EXTRACTED RECORDS:
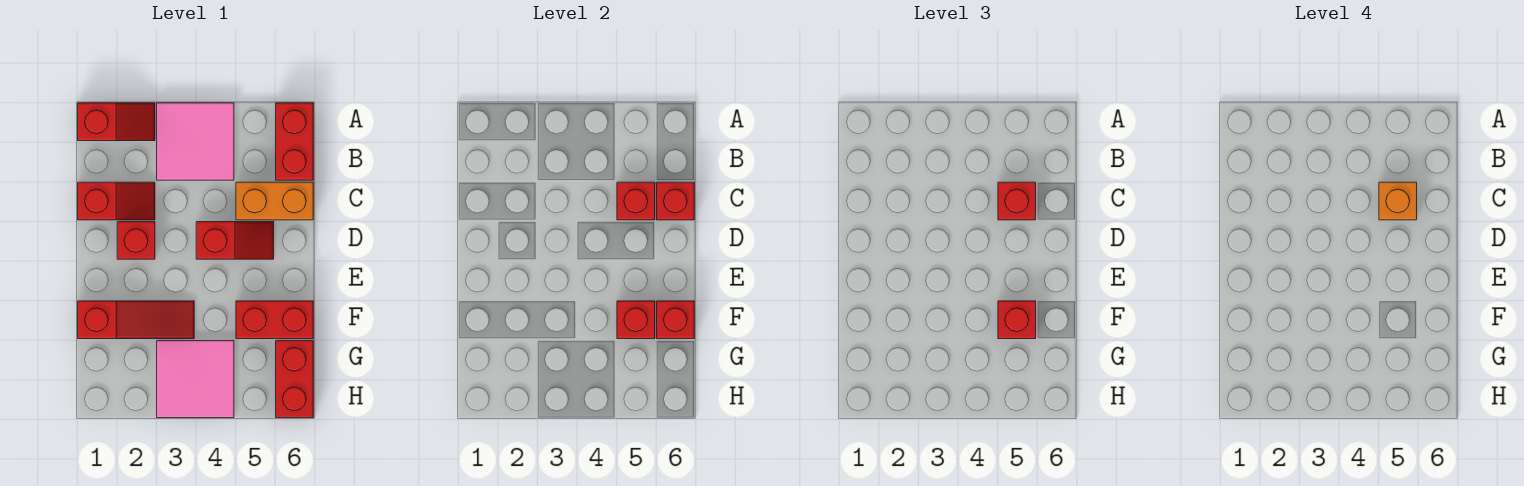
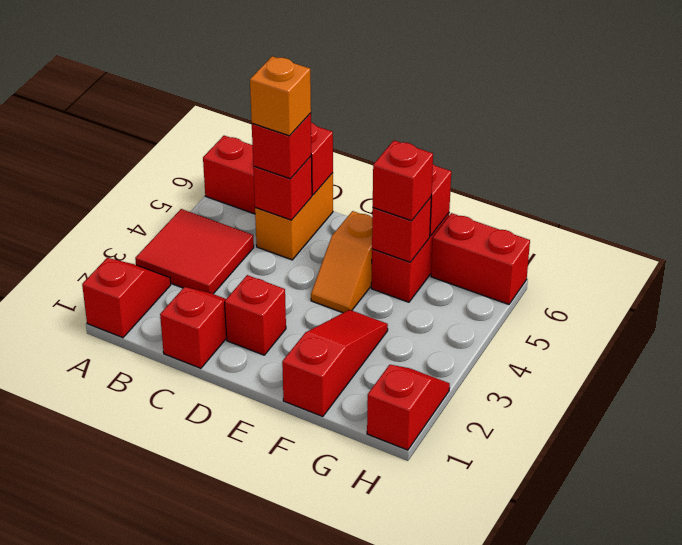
pink tile A3:B4 level 1 -> red tile A3:B4 level 1
red slope D4:D5 level 1 top 4 -> red slope H1:H2 level 1 top 1
none -> orange slope E4:E5 level 1 top 5
pink tile G3:H4 level 1 -> none

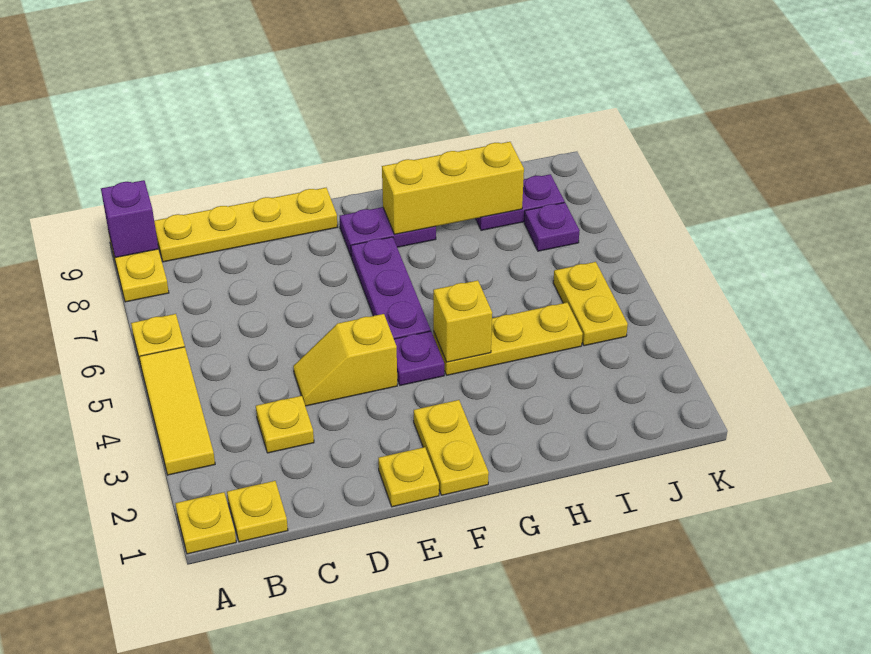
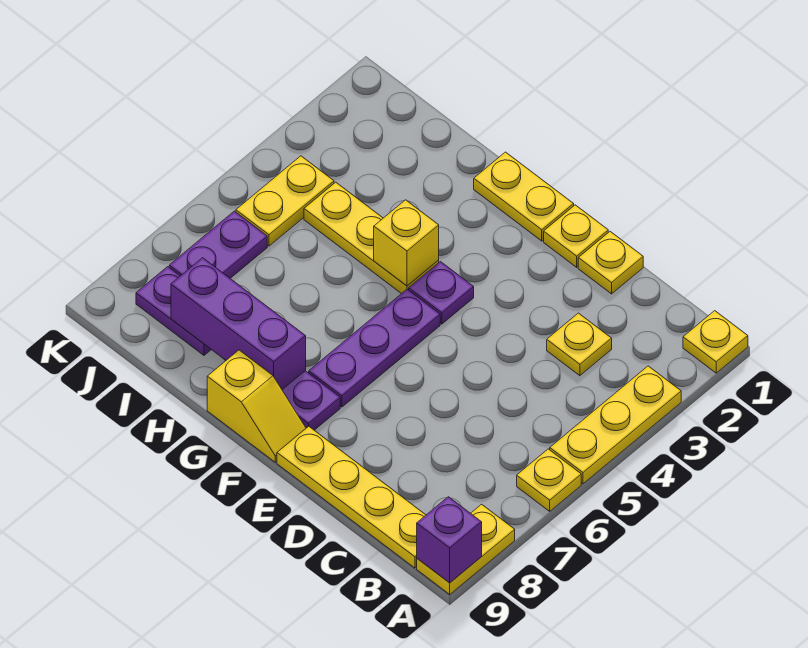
yellow tile A3:A5 level 1 -> yellow plate A3:A5 level 1
yellow plate B1 level 1 -> yellow plate D1 level 1
yellow slope D4:E4 level 1 top E -> yellow slope F9:G9 level 1 top G
yellow plate F1:F2 level 1 -> yellow plate F1:G1 level 1
yellow brick G8:I8 level 2 -> purple brick G8:I8 level 2
purple plate J7 level 1 -> purple plate J6:J7 level 1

THE PROBLEM: Restate every line above word for word. Do not carry over the images.

RESULT OF THIS TASK:
pink tile A3:B4 level 1 -> red tile A3:B4 level 1
red slope D4:D5 level 1 top 4 -> red slope H1:H2 level 1 top 1
none -> orange slope E4:E5 level 1 top 5
pink tile G3:H4 level 1 -> none

yellow tile A3:A5 level 1 -> yellow plate A3:A5 level 1
yellow plate B1 level 1 -> yellow plate D1 level 1
yellow slope D4:E4 level 1 top E -> yellow slope F9:G9 level 1 top G
yellow plate F1:F2 level 1 -> yellow plate F1:G1 level 1
yellow brick G8:I8 level 2 -> purple brick G8:I8 level 2
purple plate J7 level 1 -> purple plate J6:J7 level 1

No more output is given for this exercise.